Input for this task ->
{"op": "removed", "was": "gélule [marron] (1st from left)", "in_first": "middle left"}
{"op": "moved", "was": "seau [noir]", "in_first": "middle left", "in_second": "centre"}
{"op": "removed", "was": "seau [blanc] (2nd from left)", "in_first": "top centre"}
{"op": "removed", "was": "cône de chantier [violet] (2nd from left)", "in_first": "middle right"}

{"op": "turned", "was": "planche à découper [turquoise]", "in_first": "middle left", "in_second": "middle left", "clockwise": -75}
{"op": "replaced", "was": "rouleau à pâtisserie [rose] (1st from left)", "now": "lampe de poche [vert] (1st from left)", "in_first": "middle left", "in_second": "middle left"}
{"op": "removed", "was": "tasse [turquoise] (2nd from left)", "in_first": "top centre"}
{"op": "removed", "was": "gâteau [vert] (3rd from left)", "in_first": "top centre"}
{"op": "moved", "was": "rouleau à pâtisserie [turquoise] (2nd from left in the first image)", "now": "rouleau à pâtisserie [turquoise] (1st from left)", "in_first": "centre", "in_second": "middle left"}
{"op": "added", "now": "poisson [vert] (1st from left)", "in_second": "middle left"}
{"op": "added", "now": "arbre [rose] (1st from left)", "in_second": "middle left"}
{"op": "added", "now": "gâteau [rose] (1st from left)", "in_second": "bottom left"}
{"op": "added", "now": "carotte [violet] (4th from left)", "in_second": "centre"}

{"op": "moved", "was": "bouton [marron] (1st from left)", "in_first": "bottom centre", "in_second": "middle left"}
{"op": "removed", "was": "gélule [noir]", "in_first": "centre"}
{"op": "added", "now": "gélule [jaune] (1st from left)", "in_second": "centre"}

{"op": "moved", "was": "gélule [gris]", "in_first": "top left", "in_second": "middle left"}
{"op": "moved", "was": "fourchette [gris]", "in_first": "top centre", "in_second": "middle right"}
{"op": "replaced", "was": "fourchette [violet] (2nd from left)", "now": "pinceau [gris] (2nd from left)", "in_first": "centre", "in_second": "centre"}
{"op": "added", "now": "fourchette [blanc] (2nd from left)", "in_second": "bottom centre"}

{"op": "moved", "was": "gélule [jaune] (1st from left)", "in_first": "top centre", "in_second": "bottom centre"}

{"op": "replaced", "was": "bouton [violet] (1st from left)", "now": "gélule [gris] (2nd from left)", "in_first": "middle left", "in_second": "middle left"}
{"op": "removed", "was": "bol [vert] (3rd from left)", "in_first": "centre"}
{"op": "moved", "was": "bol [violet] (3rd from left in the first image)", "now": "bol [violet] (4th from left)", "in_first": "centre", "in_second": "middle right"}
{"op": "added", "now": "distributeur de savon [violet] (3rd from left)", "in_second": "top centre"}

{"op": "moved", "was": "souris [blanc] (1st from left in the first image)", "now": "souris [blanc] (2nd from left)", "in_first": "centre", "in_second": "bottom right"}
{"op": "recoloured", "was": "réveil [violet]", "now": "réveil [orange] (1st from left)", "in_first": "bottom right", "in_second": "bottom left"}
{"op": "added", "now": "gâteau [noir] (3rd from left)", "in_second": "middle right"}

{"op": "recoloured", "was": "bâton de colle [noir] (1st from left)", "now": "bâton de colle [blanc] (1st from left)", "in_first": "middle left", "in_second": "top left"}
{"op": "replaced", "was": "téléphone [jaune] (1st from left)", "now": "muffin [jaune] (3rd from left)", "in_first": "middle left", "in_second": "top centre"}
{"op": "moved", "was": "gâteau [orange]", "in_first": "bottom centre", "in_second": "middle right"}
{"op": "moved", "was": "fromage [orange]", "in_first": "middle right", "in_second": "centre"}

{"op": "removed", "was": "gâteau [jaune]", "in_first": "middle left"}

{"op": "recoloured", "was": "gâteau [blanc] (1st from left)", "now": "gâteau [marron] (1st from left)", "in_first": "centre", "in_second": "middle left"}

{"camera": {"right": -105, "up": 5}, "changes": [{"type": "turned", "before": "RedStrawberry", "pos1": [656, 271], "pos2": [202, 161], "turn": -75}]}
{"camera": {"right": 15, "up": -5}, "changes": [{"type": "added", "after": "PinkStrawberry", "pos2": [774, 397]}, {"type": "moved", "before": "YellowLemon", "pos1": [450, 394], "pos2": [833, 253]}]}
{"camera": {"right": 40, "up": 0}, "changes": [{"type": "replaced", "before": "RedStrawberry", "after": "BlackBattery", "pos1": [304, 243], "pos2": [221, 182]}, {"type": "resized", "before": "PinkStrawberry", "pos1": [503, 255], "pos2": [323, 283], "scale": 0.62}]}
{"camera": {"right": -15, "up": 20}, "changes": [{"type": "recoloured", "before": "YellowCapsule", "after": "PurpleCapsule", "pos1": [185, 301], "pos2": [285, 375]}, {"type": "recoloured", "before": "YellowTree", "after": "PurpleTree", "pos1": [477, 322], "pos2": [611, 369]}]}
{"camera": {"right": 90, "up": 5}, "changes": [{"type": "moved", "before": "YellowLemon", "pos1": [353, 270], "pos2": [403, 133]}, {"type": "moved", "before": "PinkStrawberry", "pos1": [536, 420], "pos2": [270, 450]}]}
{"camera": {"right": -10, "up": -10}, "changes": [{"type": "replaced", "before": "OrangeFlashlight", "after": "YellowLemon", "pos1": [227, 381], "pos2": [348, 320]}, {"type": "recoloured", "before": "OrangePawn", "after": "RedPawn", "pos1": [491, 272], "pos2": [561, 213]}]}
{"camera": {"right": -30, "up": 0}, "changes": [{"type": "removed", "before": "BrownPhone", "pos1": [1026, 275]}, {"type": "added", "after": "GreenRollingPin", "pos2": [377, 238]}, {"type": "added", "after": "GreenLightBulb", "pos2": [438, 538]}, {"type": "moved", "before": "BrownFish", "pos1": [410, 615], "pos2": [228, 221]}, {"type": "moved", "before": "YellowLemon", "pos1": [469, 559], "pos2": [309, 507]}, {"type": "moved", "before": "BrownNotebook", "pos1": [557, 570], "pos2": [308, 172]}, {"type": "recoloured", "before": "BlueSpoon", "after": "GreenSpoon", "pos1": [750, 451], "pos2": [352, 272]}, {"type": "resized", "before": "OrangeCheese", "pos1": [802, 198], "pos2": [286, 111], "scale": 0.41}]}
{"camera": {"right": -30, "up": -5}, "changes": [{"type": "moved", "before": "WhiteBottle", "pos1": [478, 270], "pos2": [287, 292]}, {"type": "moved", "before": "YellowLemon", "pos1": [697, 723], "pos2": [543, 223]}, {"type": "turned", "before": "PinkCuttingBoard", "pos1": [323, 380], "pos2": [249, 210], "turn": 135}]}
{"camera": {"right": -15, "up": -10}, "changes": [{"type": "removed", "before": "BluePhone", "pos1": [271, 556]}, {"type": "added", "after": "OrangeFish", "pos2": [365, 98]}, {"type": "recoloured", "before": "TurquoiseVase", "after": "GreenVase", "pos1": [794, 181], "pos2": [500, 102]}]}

Your objective -> Each line that holds the string "seau" is to be copied from the entries above.

Problem solution ->
{"op": "moved", "was": "seau [noir]", "in_first": "middle left", "in_second": "centre"}
{"op": "removed", "was": "seau [blanc] (2nd from left)", "in_first": "top centre"}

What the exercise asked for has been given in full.